Segment Start: Material provided

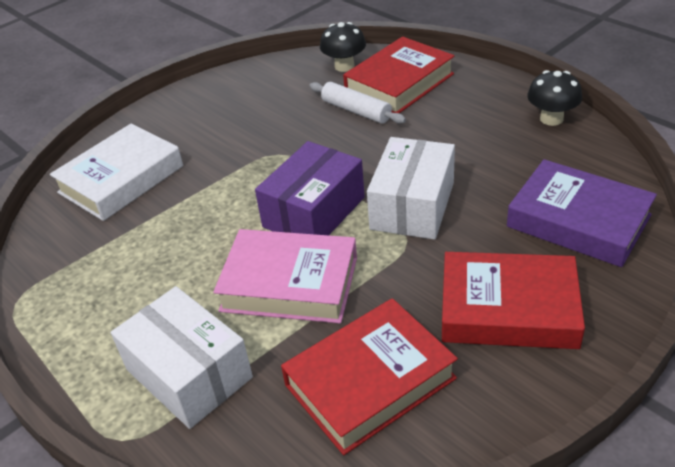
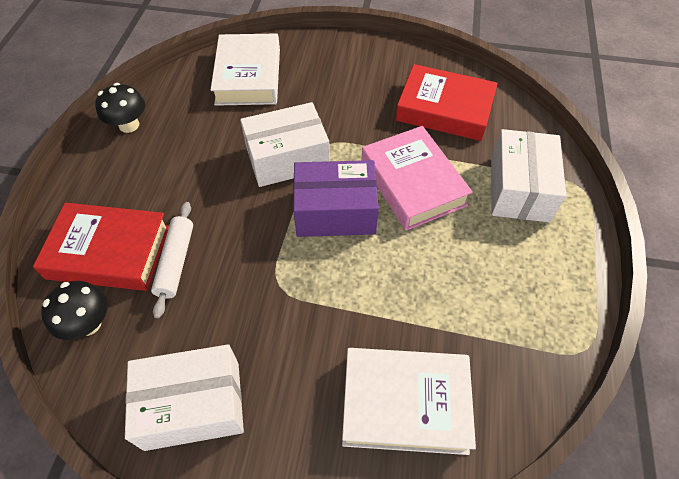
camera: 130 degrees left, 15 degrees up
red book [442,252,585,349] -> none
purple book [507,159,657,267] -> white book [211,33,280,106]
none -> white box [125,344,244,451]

Segment End: Material provided
Segment Start: Material provided

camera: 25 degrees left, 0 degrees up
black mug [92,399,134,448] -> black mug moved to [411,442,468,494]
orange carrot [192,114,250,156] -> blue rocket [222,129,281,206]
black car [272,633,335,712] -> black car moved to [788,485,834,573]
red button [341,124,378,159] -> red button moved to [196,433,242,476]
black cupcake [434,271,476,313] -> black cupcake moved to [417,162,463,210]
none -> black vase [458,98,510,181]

Segment End: Material provided

[Requirement] Scan the entries above for the line containing "black mug [92,399,134,448]", and copy it and all lines after it exactly, down to and including the line containing "red button [341,124,378,159]".

[Result]
black mug [92,399,134,448] -> black mug moved to [411,442,468,494]
orange carrot [192,114,250,156] -> blue rocket [222,129,281,206]
black car [272,633,335,712] -> black car moved to [788,485,834,573]
red button [341,124,378,159] -> red button moved to [196,433,242,476]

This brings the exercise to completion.